• **Your objective**: From the entries, copy out every line in which the word "rotated" is found.

(Object state comparisons)
== Segment start ==

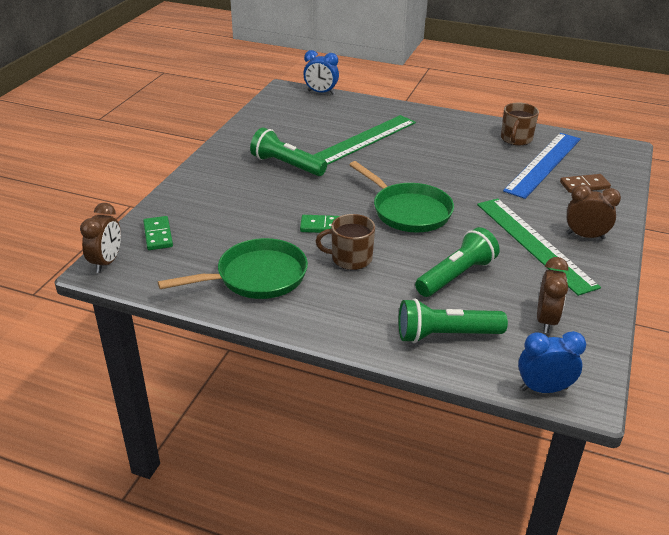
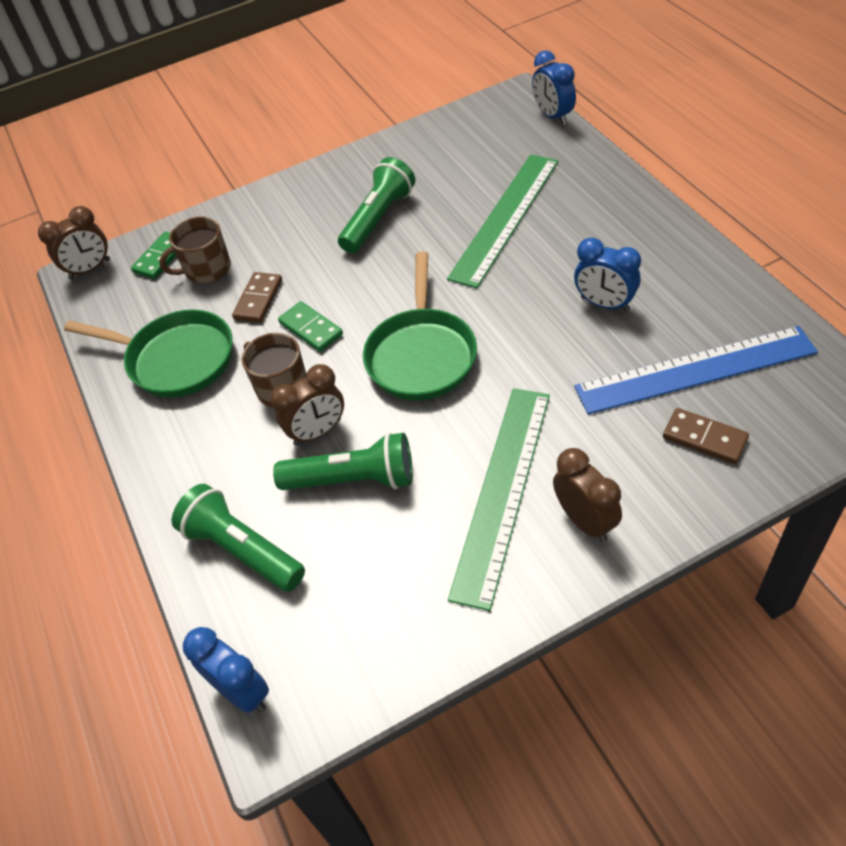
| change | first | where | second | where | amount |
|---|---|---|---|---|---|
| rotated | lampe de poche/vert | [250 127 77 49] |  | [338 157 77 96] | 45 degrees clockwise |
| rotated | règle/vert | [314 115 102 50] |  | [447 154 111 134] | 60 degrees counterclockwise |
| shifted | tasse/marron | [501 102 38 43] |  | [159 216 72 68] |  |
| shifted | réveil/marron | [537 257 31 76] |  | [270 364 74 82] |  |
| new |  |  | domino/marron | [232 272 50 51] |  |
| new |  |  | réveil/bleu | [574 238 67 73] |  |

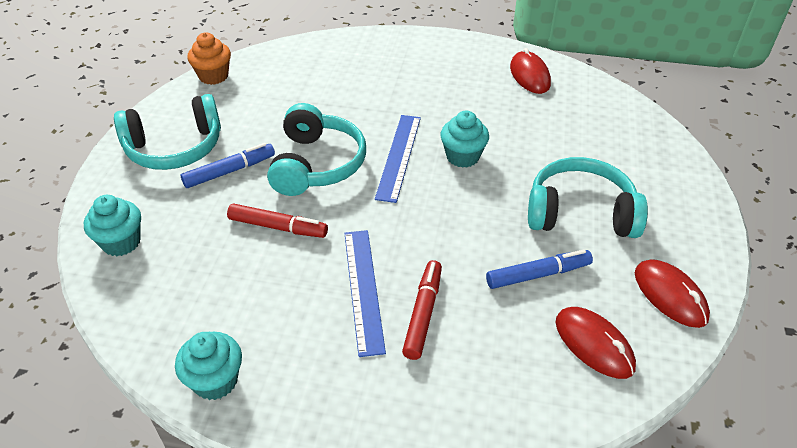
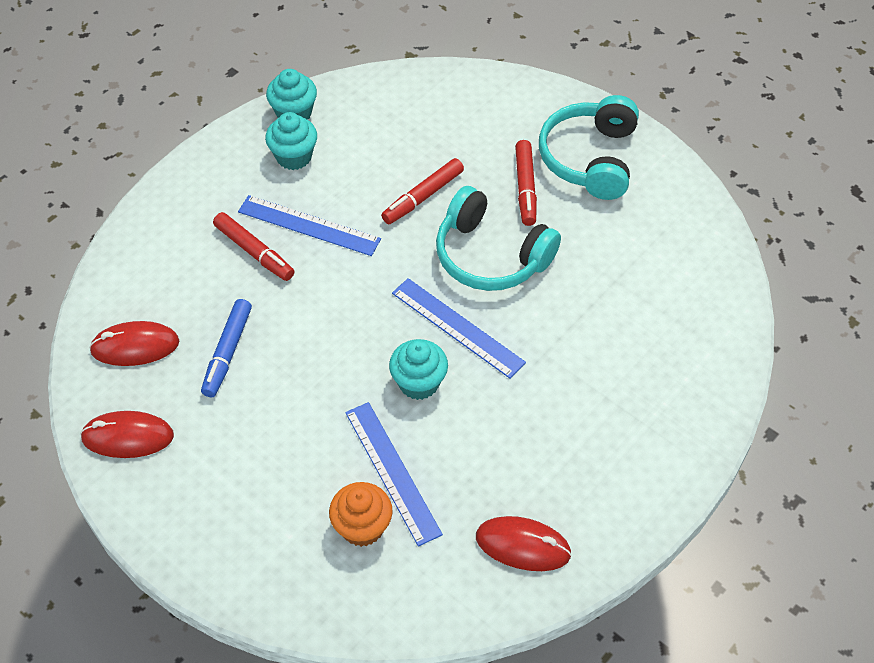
| change | first | where | second | where | amount |
|---|---|---|---|---|---|
| shifted | muffin/turquoise | [84 195 57 61] |  | [265 112 52 58] |  |
| repainted | feutre/bleu | [181 143 94 45] | feutre/rouge | [515 140 22 86] |  |
| shifted | muffin/orange | [187 33 44 52] |  | [329 482 64 65] |  |
| gone | casque audio/turquoise | [528 157 120 81] |  |  |  |
| new |  |  | règle/bleu | [345 402 98 144] |  |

== Segment end ==

• **Response**:
| rotated | lampe de poche/vert | [250 127 77 49] |  | [338 157 77 96] | 45 degrees clockwise |
| rotated | règle/vert | [314 115 102 50] |  | [447 154 111 134] | 60 degrees counterclockwise |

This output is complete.